*** Opening Dataset content ***

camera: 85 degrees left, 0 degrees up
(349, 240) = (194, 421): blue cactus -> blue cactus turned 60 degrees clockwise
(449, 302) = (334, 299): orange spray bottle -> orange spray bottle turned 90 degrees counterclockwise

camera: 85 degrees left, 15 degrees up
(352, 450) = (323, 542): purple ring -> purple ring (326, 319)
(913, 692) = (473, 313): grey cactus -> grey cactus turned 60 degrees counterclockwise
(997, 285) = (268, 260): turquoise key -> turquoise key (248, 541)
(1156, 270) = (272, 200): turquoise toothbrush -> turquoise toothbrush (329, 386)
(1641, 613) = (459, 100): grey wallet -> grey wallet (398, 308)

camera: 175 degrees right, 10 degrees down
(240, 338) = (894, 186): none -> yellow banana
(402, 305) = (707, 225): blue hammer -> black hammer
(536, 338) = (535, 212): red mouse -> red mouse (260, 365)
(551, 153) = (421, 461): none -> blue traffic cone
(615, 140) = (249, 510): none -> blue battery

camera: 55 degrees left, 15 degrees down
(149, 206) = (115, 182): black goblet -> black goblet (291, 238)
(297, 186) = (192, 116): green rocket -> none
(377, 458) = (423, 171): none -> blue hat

*** Closing Dataset content ***

* What is needed *
The lines to copy are those above that contain "cactus".

* Answer to this exercise *
(349, 240) = (194, 421): blue cactus -> blue cactus turned 60 degrees clockwise
(913, 692) = (473, 313): grey cactus -> grey cactus turned 60 degrees counterclockwise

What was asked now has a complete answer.